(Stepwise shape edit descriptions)
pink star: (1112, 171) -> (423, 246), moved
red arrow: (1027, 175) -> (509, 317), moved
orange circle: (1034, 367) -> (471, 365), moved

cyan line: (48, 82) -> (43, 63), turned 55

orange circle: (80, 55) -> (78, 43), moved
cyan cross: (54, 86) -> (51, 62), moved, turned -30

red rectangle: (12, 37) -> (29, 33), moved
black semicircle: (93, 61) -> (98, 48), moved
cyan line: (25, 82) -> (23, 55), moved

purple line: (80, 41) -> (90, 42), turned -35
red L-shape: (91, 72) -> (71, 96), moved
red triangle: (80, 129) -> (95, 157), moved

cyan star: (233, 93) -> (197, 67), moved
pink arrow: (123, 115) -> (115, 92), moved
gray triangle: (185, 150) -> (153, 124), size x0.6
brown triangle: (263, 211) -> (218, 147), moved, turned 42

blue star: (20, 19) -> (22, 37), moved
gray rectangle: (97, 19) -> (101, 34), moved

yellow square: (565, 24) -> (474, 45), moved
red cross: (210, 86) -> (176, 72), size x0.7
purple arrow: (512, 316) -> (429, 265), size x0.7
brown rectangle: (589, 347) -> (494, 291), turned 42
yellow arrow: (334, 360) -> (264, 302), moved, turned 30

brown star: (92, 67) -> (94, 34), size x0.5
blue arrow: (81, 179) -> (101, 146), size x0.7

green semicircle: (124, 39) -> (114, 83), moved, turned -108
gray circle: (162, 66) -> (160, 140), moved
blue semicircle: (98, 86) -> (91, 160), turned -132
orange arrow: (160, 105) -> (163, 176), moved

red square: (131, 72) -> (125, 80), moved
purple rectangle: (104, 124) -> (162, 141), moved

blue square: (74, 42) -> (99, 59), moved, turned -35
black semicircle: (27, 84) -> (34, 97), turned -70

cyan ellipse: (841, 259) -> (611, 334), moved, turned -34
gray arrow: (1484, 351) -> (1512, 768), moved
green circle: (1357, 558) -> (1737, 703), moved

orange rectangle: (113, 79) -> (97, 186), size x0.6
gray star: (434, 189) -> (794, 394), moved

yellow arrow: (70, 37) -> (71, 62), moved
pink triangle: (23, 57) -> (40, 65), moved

What you need to do: One inclusive range is required: first line of the data through the line containing "orange circle: (80, 55) -> (78, 43), moved". Set it down exactly and output nothing else.

Solved exercise:
pink star: (1112, 171) -> (423, 246), moved
red arrow: (1027, 175) -> (509, 317), moved
orange circle: (1034, 367) -> (471, 365), moved

cyan line: (48, 82) -> (43, 63), turned 55

orange circle: (80, 55) -> (78, 43), moved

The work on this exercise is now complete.